> **What is needed**
Repeat everything in the data exactly except images.

> **Data excerpt**
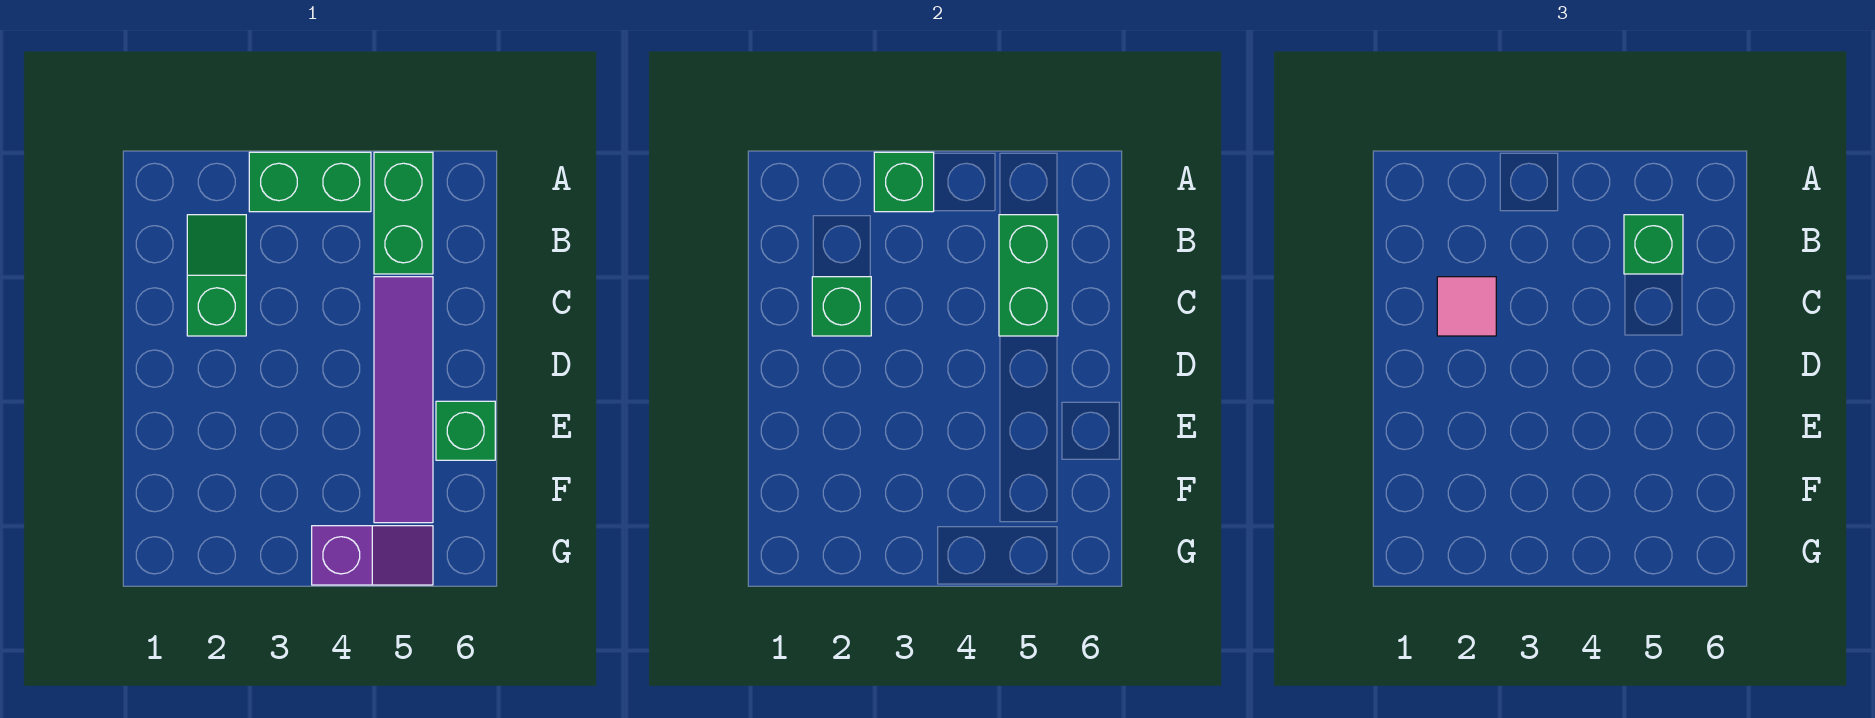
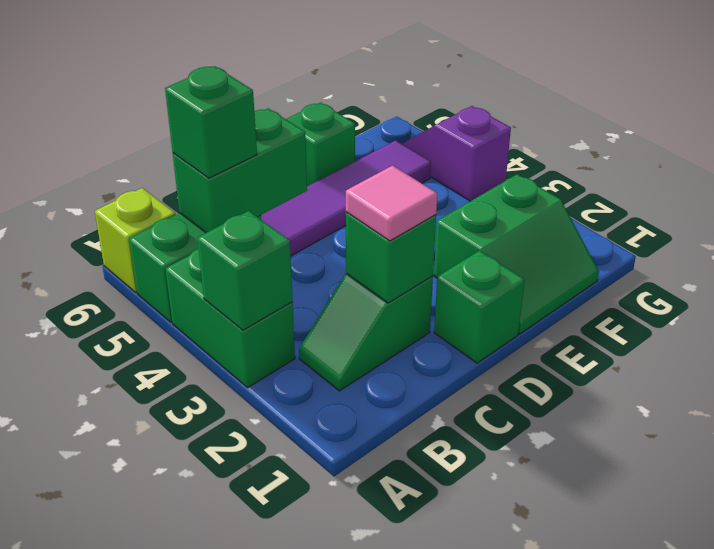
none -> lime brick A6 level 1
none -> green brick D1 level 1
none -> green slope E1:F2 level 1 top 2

> **Task response**
none -> lime brick A6 level 1
none -> green brick D1 level 1
none -> green slope E1:F2 level 1 top 2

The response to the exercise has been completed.